Data to process.

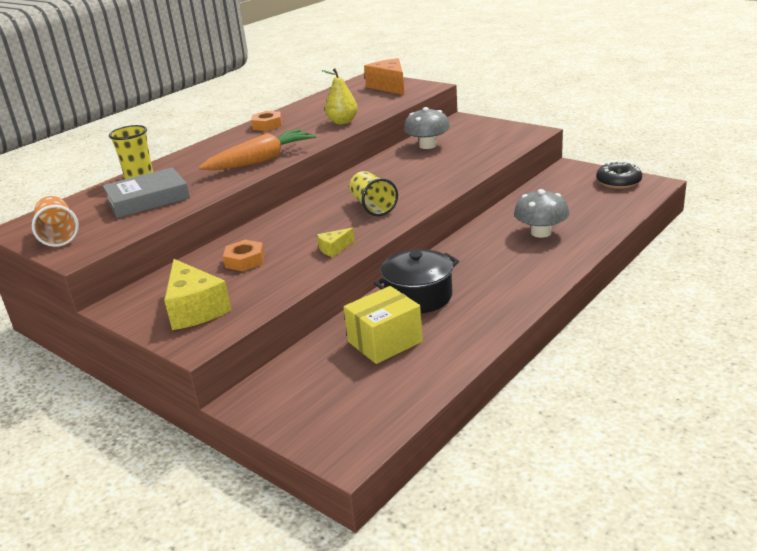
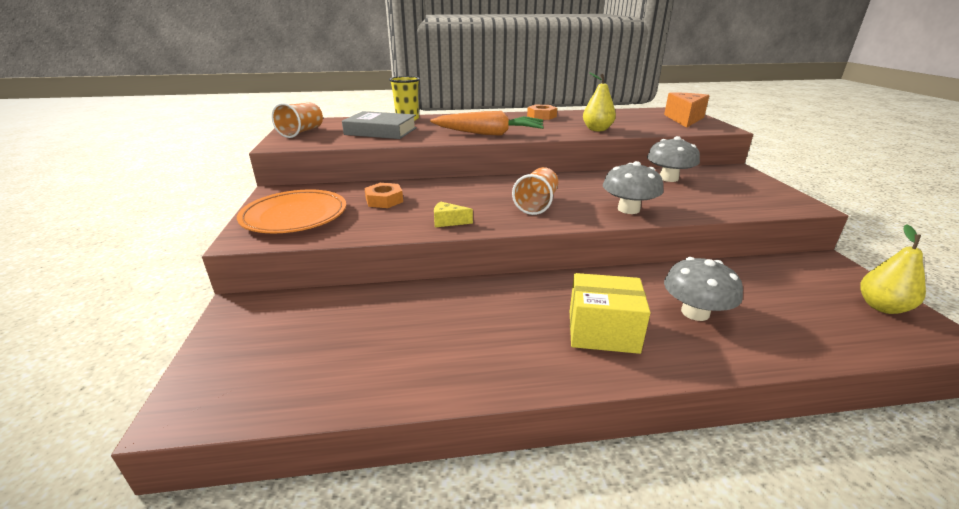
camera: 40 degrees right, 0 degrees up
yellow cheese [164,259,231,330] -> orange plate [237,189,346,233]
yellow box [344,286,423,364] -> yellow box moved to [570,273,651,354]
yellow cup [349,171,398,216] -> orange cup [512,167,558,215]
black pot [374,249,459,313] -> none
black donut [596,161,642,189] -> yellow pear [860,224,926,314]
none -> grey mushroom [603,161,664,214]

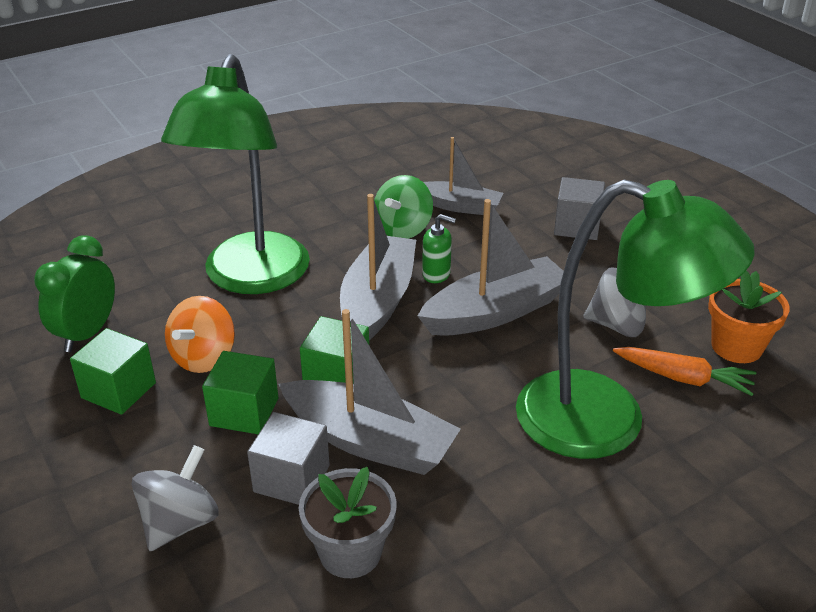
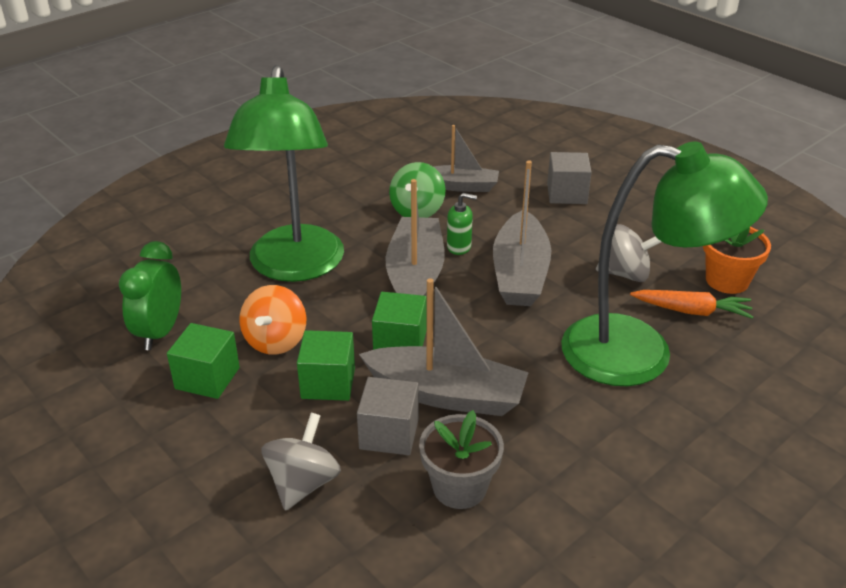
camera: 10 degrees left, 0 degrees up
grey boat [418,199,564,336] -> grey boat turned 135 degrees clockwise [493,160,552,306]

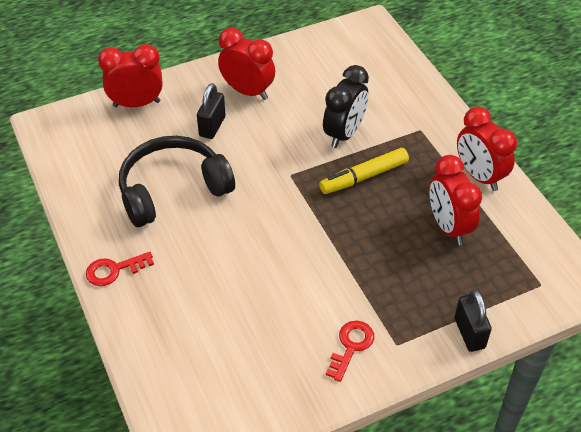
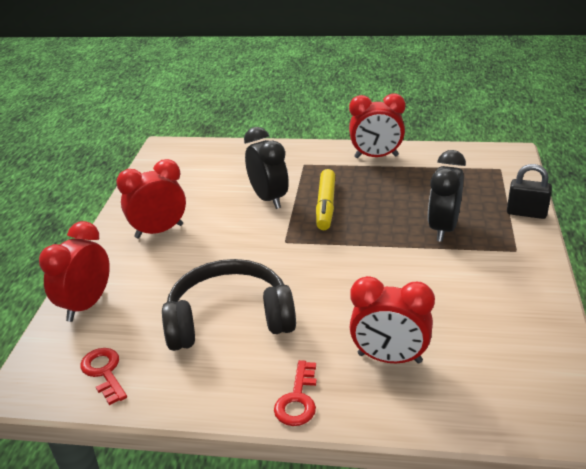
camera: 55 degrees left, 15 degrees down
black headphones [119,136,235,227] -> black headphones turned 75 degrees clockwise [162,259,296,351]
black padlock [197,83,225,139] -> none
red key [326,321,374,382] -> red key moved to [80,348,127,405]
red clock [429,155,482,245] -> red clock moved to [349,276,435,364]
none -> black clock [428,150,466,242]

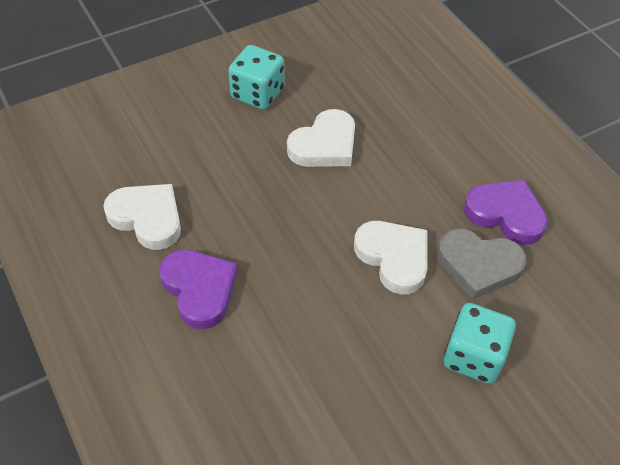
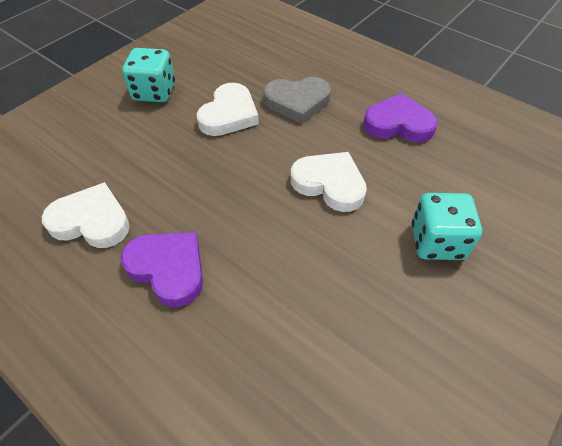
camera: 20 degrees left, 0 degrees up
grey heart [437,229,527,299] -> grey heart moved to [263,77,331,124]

---

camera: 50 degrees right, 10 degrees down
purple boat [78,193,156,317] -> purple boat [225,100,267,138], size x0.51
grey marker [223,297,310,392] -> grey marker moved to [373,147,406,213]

About this task.
Going back to the data above, write out everything from the line with "camera: 40 degrees right, 0 degrees up" down to the line with "grey heart [437,229,527,299]", both included, leaving every picture out.

Result of the exercise.
camera: 40 degrees right, 0 degrees up
yellow cheese [164,259,231,330] -> orange plate [237,189,346,233]
yellow box [344,286,423,364] -> yellow box moved to [570,273,651,354]
yellow cup [349,171,398,216] -> orange cup [512,167,558,215]
black pot [374,249,459,313] -> none
black donut [596,161,642,189] -> yellow pear [860,224,926,314]
none -> grey mushroom [603,161,664,214]

camera: 10 degrees left, 0 degrees up
grey boat [418,199,564,336] -> grey boat turned 135 degrees clockwise [493,160,552,306]

camera: 55 degrees left, 15 degrees down
black headphones [119,136,235,227] -> black headphones turned 75 degrees clockwise [162,259,296,351]
black padlock [197,83,225,139] -> none
red key [326,321,374,382] -> red key moved to [80,348,127,405]
red clock [429,155,482,245] -> red clock moved to [349,276,435,364]
none -> black clock [428,150,466,242]

camera: 20 degrees left, 0 degrees up
grey heart [437,229,527,299] -> grey heart moved to [263,77,331,124]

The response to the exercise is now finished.